### [SHORT TASK]
Reproduce verbatim the part of the material that opens with the line containing "corporate (807, 602)" and closes with the line containing "Majid is located at coordinates (236, 321).", including both of those lines.
BEGIN RECORD LIST
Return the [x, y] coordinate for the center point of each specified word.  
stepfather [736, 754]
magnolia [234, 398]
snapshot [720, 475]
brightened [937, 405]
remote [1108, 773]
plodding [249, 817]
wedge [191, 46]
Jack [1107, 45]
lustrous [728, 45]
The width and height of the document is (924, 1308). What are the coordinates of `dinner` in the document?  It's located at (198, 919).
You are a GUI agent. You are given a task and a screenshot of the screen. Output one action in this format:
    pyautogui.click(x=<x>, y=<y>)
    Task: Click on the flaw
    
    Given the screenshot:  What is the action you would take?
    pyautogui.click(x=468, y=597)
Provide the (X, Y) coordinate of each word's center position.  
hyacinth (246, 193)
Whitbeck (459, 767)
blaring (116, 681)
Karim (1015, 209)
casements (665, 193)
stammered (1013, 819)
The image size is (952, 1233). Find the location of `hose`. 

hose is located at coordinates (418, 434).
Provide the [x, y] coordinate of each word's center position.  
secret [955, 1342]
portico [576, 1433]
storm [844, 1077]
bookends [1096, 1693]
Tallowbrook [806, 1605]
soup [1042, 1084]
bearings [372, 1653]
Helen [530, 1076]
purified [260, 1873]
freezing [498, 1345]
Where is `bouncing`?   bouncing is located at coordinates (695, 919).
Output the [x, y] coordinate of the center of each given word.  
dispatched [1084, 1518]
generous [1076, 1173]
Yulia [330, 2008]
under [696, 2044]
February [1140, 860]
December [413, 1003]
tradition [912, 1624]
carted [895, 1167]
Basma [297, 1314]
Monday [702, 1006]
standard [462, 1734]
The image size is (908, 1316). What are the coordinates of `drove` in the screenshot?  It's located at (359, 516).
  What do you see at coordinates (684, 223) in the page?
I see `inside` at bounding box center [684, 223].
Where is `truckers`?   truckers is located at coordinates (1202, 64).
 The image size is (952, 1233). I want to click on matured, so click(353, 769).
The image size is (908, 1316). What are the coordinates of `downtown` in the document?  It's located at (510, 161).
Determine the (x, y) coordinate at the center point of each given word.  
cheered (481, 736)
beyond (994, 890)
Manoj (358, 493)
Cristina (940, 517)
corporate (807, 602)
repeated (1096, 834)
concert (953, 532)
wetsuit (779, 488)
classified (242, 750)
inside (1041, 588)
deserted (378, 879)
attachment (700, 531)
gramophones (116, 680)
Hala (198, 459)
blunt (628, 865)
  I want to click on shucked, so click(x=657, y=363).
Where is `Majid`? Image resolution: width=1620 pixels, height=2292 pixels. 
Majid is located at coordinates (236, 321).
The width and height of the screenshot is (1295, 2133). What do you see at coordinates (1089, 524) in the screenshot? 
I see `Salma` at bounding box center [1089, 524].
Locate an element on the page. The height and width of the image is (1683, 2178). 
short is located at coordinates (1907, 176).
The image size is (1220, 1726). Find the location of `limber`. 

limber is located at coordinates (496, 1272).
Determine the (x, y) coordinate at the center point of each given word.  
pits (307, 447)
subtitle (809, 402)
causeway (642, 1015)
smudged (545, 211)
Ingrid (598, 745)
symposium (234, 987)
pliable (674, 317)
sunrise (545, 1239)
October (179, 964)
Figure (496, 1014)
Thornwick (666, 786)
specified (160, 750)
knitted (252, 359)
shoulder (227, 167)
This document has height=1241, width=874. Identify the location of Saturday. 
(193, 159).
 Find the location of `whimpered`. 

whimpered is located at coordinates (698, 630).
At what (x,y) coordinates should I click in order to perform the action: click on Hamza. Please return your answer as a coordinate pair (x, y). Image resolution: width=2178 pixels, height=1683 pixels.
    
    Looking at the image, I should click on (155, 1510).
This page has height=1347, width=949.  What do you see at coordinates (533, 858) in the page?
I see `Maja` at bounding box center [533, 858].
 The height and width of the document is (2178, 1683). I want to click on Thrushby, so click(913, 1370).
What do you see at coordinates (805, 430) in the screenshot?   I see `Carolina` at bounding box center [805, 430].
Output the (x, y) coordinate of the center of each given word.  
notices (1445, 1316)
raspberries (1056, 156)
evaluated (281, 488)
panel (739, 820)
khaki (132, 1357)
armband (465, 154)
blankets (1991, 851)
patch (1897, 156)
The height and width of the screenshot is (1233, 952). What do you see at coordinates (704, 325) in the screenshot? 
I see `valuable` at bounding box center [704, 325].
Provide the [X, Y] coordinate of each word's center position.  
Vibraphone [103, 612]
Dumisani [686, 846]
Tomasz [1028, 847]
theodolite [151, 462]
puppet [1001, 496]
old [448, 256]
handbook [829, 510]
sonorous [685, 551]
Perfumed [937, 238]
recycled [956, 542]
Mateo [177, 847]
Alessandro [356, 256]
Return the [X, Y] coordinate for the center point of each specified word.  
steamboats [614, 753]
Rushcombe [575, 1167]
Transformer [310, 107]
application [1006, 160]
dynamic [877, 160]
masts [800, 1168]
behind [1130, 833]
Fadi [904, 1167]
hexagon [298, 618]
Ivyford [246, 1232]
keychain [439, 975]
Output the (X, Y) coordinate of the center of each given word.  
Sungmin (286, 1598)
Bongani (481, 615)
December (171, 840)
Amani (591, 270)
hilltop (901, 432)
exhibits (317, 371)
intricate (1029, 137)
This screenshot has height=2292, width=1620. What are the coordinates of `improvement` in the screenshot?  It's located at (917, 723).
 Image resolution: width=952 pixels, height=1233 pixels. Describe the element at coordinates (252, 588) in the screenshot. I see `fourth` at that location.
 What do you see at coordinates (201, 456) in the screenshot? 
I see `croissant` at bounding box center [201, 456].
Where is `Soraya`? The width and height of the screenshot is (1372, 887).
END RECORD LIST
### [PROBLEM SOLUTION]
corporate (807, 602)
repeated (1096, 834)
concert (953, 532)
wetsuit (779, 488)
classified (242, 750)
inside (1041, 588)
deserted (378, 879)
attachment (700, 531)
gramophones (116, 680)
Hala (198, 459)
blunt (628, 865)
  I want to click on shucked, so click(x=657, y=363).
Where is `Majid`? Image resolution: width=1620 pixels, height=2292 pixels. 
Majid is located at coordinates (236, 321).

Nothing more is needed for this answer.